**AIM OF THE EXERCISE**.
If a record contains a picture, skip the picture and transcribe the rest exactly.

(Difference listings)
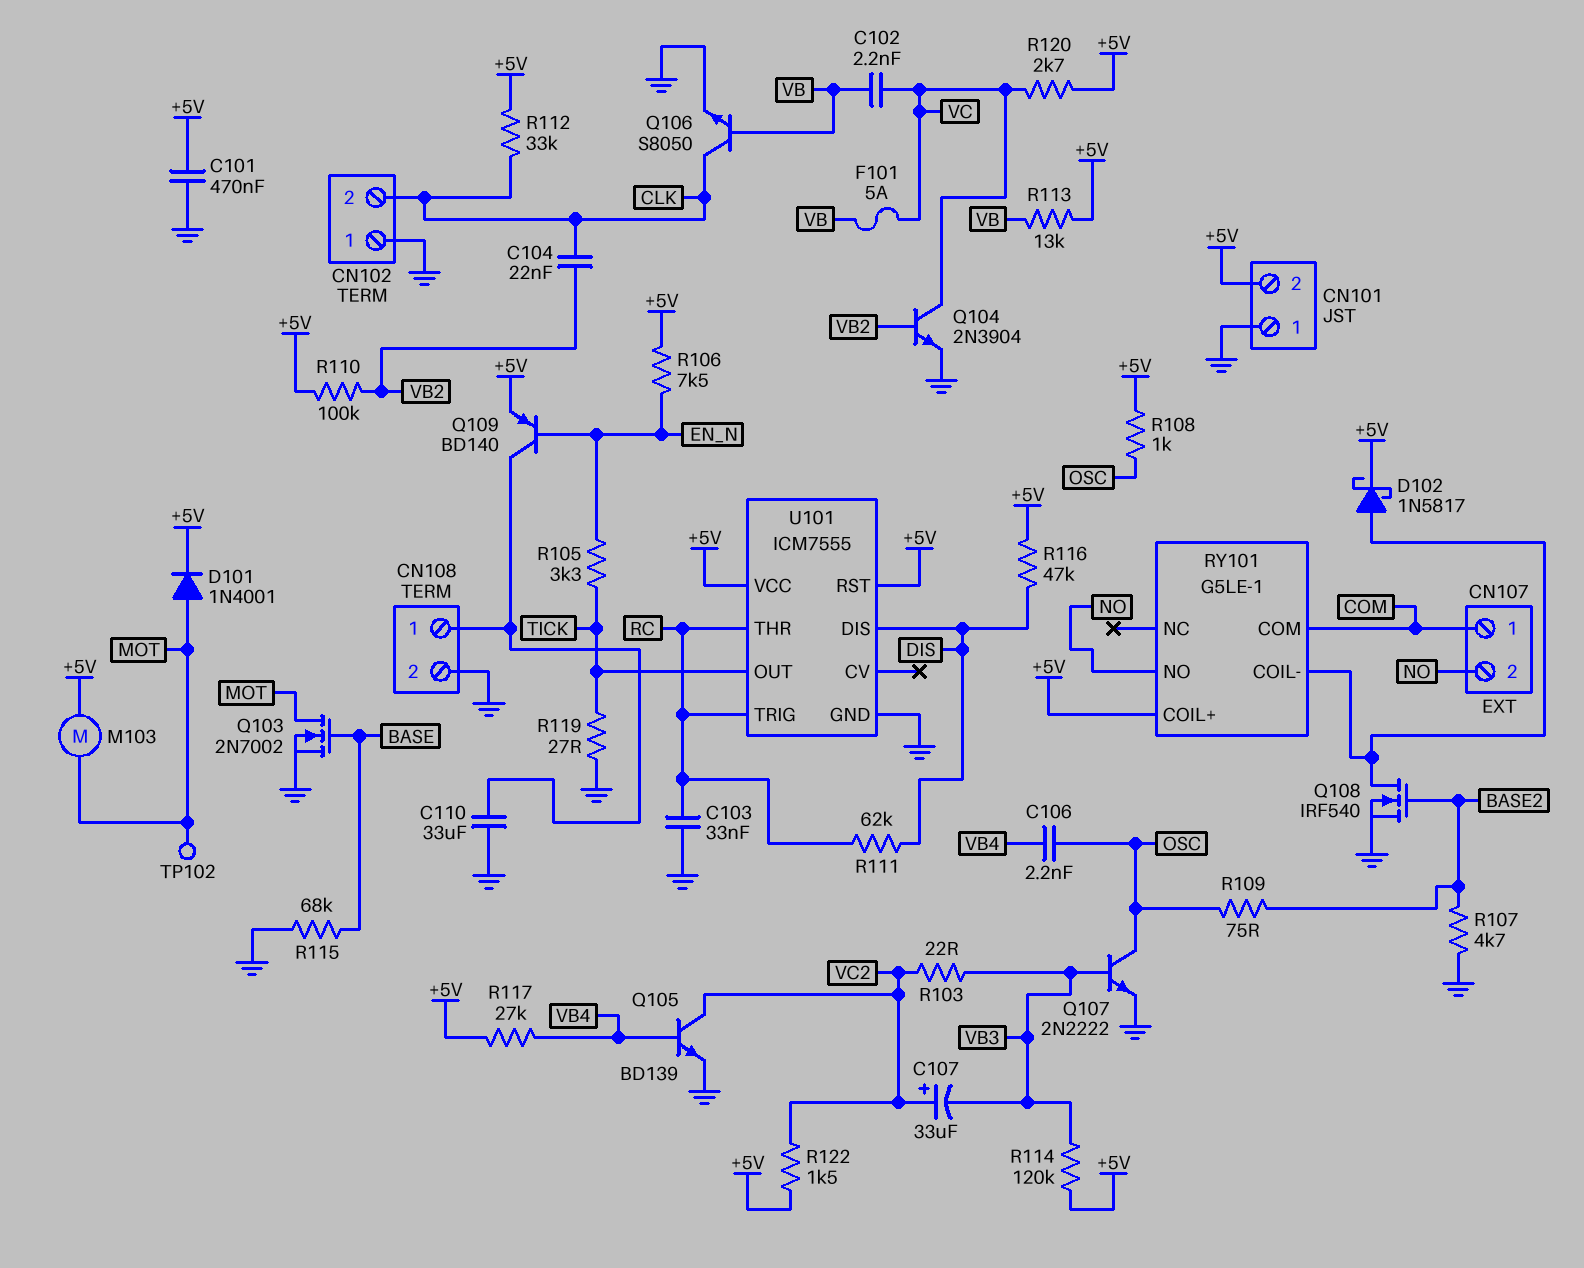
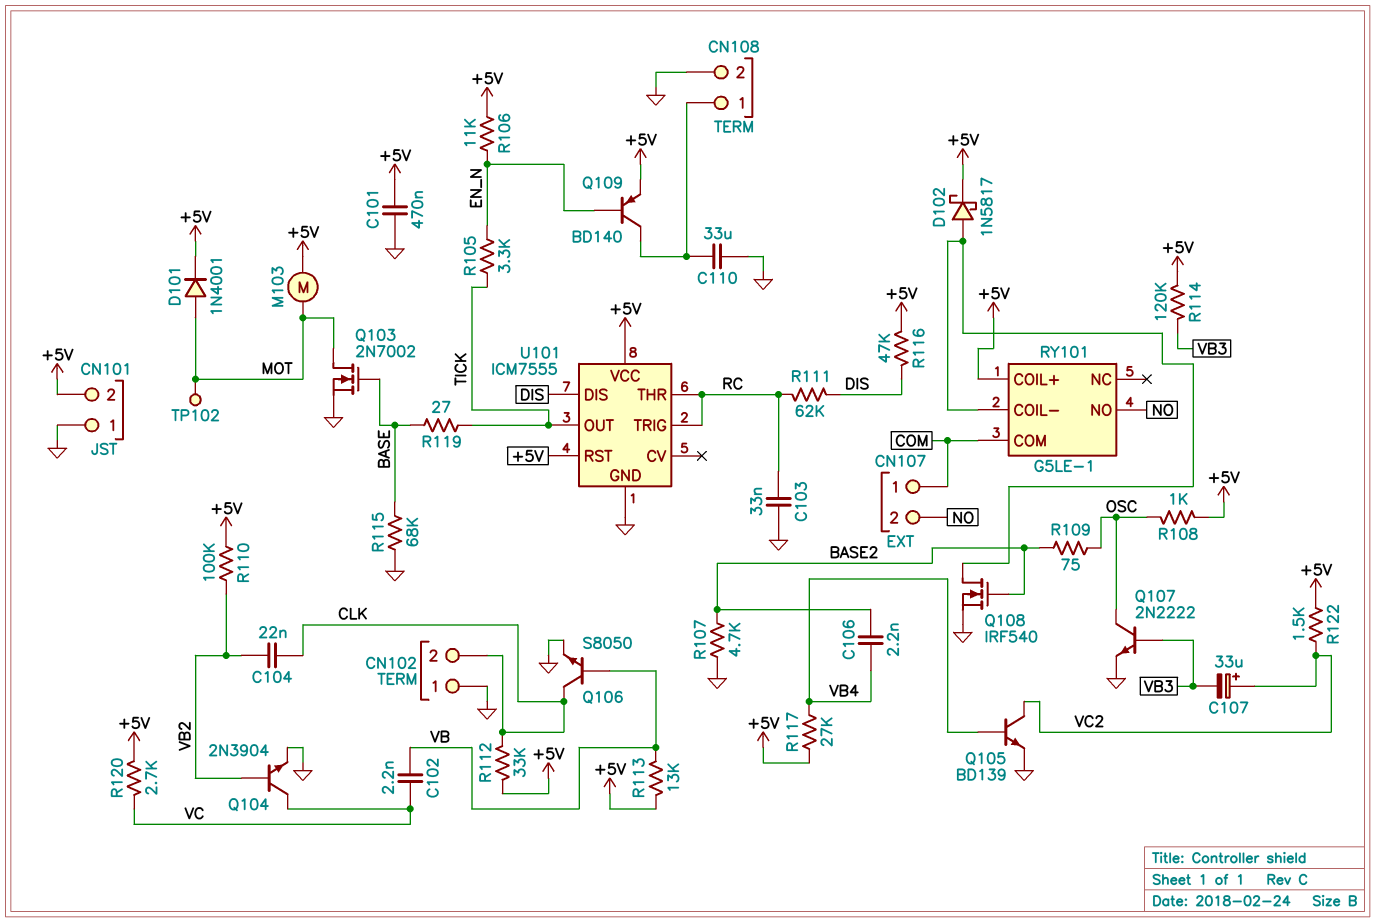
C106: 2.2nF (OSC, VB4) -> 2.2nF (BASE2, VB4)
F101: 5A (VB, VC) -> none
R103: 22 (VB3, VC2) -> none
R106: 7.5k (+5V, EN_N) -> 11k (+5V, EN_N)
R119: 27 (GND, TICK) -> 27 (BASE, TICK)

**TASK ANSWER**.
C106: 2.2nF (OSC, VB4) -> 2.2nF (BASE2, VB4)
F101: 5A (VB, VC) -> none
R103: 22 (VB3, VC2) -> none
R106: 7.5k (+5V, EN_N) -> 11k (+5V, EN_N)
R119: 27 (GND, TICK) -> 27 (BASE, TICK)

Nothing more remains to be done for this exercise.